Print the line containing "R13: 160 (N_2, N_5) -> 220 (N_2, N_5)" and each line after it to the end of the material below. Print nothing else.

• • • • •

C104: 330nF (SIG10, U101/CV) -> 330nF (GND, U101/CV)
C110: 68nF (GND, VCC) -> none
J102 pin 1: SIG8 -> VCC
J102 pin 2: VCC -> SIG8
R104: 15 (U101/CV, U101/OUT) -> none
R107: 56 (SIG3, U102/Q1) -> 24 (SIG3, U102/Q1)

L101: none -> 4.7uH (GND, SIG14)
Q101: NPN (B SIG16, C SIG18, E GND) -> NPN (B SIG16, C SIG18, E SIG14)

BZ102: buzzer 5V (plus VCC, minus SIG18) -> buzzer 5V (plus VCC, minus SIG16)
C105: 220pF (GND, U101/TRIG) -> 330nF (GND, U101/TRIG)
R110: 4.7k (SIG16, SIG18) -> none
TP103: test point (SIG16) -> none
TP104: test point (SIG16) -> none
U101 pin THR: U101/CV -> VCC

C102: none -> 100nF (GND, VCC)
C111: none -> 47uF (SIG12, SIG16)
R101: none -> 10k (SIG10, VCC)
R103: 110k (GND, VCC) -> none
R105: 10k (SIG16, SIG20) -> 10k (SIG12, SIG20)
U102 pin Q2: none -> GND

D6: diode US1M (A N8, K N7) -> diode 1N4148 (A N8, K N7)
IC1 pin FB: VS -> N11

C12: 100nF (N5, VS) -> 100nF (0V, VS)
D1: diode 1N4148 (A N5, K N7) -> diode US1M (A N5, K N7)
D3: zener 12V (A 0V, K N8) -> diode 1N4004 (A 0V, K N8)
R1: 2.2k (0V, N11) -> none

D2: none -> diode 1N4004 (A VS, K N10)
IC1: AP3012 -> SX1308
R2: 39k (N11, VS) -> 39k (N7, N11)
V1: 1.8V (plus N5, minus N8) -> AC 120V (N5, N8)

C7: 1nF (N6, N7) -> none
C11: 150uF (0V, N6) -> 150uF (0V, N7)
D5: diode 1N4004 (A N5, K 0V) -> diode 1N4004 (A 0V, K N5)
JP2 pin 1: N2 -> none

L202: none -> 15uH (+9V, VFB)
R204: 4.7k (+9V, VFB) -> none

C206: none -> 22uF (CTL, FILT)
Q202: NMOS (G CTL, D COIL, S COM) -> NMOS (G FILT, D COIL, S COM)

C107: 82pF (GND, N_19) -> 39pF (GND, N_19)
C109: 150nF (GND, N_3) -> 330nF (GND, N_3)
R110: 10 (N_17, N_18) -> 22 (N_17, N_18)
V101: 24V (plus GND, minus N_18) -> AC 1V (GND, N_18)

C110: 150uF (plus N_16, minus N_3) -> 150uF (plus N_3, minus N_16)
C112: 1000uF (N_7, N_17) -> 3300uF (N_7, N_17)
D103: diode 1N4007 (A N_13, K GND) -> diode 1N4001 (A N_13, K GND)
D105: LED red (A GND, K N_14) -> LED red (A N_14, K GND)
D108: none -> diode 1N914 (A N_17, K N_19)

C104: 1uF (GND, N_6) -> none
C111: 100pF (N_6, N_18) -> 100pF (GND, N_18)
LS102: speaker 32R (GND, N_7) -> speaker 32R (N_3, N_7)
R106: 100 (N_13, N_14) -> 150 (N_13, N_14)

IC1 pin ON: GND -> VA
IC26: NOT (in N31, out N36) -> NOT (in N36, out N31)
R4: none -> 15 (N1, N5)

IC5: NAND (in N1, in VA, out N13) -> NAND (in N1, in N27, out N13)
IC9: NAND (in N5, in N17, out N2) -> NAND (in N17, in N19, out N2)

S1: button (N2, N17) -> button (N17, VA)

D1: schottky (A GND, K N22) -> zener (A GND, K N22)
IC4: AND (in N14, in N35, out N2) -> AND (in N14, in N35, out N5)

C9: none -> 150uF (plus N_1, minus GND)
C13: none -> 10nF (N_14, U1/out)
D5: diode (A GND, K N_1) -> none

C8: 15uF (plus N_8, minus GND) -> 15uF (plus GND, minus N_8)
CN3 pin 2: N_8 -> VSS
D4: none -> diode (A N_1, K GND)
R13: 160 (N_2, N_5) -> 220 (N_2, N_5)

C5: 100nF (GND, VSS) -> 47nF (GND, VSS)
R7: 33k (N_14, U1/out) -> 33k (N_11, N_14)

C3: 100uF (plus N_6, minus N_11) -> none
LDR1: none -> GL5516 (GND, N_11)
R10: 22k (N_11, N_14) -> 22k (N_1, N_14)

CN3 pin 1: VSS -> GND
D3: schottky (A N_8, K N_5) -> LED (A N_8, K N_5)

• • • • •

* _Output for this exercise_
R13: 160 (N_2, N_5) -> 220 (N_2, N_5)

C5: 100nF (GND, VSS) -> 47nF (GND, VSS)
R7: 33k (N_14, U1/out) -> 33k (N_11, N_14)

C3: 100uF (plus N_6, minus N_11) -> none
LDR1: none -> GL5516 (GND, N_11)
R10: 22k (N_11, N_14) -> 22k (N_1, N_14)

CN3 pin 1: VSS -> GND
D3: schottky (A N_8, K N_5) -> LED (A N_8, K N_5)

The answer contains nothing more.